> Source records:
━━━━

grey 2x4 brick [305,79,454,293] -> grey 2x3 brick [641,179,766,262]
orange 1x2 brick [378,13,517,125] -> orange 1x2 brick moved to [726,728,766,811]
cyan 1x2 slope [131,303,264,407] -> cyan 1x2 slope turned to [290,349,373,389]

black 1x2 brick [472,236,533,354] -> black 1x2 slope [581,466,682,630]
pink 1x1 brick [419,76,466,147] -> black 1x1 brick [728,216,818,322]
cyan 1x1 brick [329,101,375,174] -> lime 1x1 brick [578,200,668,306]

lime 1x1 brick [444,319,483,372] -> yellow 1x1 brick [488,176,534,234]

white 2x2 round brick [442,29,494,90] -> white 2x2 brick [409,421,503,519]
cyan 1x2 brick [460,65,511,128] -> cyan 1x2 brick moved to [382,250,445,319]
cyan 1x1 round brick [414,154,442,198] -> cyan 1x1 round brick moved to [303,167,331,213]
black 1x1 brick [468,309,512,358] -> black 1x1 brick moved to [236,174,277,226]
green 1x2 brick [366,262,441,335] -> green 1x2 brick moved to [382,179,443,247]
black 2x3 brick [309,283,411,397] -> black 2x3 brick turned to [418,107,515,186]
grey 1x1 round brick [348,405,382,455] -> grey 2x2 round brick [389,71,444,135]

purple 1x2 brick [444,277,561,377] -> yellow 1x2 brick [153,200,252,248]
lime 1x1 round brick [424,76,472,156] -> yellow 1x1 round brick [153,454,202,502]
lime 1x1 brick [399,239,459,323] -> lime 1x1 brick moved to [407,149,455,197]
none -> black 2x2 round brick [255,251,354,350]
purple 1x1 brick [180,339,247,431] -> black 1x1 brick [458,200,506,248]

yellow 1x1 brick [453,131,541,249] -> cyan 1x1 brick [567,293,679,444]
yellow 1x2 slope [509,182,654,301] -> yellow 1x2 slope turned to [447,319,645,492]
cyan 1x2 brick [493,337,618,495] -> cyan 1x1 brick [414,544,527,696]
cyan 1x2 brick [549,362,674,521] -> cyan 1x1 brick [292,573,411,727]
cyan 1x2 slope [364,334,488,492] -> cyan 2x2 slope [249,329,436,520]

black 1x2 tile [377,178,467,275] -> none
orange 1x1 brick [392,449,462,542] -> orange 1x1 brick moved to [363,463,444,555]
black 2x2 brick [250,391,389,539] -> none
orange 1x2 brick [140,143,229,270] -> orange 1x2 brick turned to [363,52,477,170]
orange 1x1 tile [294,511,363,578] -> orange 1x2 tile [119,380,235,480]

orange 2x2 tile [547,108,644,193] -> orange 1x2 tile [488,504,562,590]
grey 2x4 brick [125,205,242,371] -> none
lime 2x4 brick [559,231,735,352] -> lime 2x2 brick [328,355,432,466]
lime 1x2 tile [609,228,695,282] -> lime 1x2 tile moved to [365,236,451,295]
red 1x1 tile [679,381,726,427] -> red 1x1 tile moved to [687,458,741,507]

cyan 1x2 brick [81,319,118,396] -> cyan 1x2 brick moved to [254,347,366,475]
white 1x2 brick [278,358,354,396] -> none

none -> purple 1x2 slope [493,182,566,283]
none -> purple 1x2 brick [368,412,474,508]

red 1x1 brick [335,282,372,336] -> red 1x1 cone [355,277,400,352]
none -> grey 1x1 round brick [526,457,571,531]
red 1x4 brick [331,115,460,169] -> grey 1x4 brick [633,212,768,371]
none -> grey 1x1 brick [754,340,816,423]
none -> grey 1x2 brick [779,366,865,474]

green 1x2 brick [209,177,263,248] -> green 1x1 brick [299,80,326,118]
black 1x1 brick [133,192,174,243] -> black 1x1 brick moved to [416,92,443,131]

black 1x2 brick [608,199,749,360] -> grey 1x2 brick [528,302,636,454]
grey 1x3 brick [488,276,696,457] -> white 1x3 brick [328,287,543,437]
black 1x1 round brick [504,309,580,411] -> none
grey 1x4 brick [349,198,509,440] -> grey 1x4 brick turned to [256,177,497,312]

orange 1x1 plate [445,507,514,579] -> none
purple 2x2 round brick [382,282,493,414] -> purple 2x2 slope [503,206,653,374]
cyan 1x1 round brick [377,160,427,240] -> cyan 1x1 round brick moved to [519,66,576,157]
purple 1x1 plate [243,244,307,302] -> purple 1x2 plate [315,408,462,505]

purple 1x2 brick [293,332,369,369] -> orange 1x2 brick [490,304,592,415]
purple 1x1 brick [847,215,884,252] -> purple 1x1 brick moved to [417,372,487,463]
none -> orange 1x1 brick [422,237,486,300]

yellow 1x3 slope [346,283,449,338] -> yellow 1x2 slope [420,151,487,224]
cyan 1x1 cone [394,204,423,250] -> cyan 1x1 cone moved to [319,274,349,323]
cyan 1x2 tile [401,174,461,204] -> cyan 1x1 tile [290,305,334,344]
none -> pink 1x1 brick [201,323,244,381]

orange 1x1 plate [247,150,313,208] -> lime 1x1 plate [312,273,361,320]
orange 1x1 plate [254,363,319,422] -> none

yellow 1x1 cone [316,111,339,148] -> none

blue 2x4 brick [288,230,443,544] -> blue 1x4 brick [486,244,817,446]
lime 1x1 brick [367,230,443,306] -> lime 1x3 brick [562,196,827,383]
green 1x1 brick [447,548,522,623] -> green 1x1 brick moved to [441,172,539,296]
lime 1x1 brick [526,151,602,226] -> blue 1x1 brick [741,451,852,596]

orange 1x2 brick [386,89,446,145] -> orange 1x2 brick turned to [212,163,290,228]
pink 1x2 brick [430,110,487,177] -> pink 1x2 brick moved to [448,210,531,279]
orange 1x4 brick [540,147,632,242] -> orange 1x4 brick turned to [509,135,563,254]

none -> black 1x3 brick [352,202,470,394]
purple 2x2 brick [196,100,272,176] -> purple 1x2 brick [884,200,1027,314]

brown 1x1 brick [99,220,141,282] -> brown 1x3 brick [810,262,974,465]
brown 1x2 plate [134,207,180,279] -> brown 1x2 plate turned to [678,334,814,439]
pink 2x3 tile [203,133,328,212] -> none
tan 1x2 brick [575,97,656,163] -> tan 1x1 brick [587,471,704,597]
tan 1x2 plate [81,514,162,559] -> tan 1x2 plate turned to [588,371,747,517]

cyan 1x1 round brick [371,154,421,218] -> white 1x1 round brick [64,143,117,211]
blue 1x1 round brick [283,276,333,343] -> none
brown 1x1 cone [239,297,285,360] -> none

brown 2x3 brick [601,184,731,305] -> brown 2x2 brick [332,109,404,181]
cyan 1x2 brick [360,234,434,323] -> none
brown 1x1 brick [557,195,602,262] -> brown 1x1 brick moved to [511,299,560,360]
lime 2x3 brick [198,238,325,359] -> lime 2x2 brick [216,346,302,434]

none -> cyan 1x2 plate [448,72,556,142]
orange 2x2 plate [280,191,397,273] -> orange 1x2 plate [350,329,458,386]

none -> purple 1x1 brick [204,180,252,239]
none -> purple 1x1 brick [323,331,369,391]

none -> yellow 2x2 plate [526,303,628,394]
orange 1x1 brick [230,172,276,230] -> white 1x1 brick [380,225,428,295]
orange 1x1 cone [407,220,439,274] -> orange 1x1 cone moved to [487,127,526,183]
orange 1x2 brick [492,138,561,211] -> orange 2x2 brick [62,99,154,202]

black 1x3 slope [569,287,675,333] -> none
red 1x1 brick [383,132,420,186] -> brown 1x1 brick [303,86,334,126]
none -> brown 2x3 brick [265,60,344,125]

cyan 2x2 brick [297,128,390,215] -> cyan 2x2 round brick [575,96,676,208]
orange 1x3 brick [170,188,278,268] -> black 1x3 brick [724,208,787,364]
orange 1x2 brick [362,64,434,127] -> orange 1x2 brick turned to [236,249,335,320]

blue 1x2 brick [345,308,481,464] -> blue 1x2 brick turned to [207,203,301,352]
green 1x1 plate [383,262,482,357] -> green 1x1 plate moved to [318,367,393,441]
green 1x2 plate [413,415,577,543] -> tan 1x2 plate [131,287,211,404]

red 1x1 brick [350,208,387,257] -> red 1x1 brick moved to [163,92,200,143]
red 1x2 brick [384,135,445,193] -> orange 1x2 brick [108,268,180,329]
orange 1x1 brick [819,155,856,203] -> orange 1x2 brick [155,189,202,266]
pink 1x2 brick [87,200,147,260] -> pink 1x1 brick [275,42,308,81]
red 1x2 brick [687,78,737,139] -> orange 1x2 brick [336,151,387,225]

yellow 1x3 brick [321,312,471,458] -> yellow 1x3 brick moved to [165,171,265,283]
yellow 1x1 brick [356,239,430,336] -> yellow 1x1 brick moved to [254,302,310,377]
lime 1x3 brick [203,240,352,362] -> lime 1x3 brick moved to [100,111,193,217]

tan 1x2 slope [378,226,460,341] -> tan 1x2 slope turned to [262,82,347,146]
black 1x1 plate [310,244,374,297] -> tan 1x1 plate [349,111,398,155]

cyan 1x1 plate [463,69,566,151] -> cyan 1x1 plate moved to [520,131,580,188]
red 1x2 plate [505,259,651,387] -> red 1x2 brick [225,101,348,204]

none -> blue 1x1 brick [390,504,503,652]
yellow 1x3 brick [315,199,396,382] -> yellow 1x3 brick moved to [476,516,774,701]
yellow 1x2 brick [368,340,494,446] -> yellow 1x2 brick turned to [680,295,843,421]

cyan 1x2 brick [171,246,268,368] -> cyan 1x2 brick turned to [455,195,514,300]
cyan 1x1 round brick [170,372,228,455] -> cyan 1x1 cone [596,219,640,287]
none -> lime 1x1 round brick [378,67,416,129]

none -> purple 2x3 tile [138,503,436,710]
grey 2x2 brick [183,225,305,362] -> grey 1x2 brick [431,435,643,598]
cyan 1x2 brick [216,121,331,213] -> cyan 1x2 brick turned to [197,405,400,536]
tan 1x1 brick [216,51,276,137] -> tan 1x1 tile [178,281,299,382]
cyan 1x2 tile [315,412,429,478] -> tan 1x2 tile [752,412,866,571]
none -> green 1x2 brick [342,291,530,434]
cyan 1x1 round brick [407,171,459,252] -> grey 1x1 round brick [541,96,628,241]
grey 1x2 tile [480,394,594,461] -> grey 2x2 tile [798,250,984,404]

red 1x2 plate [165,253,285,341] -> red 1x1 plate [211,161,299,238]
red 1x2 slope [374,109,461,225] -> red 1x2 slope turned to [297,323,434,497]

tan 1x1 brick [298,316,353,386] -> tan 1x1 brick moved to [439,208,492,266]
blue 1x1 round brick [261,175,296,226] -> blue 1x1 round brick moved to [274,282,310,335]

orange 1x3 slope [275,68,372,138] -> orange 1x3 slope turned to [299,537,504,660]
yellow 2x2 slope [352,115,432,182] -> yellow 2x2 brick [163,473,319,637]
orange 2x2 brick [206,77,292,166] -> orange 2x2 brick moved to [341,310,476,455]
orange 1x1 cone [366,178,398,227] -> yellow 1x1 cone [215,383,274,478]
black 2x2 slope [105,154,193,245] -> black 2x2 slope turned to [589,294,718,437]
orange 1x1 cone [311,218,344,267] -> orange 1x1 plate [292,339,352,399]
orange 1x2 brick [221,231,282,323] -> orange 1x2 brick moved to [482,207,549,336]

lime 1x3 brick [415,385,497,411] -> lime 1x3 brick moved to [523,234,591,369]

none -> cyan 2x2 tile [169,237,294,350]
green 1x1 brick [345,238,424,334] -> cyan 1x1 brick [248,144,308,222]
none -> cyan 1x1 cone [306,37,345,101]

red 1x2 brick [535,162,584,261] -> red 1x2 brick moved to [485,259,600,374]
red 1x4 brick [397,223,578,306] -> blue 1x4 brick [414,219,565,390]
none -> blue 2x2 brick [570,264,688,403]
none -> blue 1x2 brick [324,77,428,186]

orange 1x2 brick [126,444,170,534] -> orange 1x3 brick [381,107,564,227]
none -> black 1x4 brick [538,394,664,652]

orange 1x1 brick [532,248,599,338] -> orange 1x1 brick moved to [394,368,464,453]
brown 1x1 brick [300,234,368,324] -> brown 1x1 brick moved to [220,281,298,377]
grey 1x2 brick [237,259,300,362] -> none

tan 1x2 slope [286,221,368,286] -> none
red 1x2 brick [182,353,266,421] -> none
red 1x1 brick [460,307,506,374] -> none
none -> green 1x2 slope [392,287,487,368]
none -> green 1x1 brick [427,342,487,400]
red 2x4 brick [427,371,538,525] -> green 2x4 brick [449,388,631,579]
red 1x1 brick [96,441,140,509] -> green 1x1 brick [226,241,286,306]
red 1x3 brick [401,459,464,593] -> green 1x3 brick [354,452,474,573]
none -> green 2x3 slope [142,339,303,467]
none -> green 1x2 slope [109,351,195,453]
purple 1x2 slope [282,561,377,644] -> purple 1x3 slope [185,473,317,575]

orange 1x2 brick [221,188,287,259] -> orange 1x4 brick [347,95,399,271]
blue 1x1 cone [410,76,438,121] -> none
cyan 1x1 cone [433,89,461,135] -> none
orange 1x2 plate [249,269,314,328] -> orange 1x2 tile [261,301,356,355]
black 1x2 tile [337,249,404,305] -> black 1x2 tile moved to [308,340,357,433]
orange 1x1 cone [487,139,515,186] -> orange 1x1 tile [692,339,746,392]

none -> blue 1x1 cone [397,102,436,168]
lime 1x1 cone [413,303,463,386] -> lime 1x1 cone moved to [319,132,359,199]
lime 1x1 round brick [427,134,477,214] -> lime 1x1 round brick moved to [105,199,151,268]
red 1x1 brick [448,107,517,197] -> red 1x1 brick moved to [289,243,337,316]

━━━━

From the line holding "black 1x2 tile [377,178,467,275] -> none" to the line holding "orange 1x2 brick [140,143,229,270]", inclusive, restate each line above exactly as written.

> Answer space:
black 1x2 tile [377,178,467,275] -> none
orange 1x1 brick [392,449,462,542] -> orange 1x1 brick moved to [363,463,444,555]
black 2x2 brick [250,391,389,539] -> none
orange 1x2 brick [140,143,229,270] -> orange 1x2 brick turned to [363,52,477,170]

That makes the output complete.